- **PROBLEM**
From the listing below, copy out every line where the word "moved" appears.

- **INFORMATION PROVIDED**
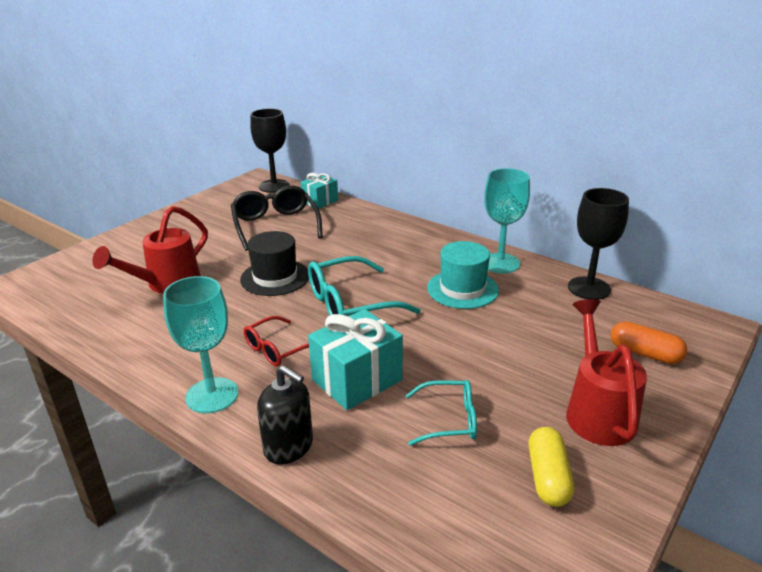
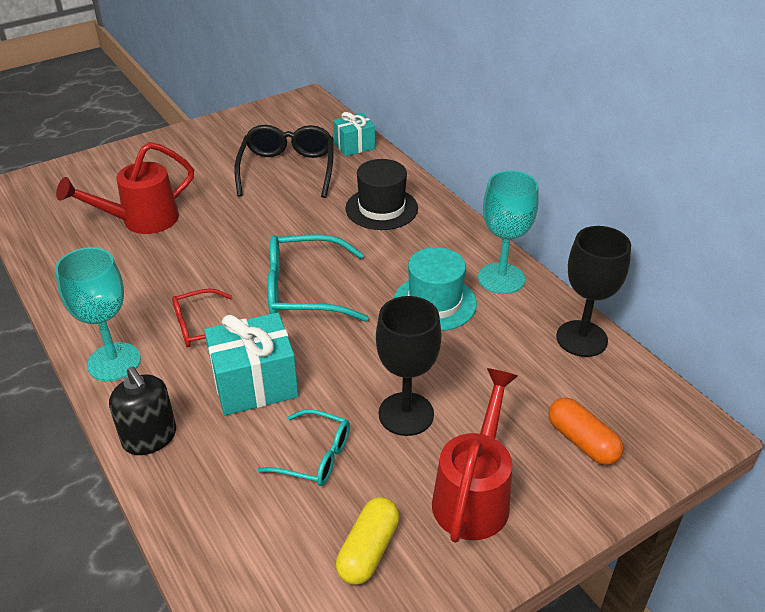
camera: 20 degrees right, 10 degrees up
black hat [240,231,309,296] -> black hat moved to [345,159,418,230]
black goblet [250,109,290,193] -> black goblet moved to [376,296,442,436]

- **RESULT**
black hat [240,231,309,296] -> black hat moved to [345,159,418,230]
black goblet [250,109,290,193] -> black goblet moved to [376,296,442,436]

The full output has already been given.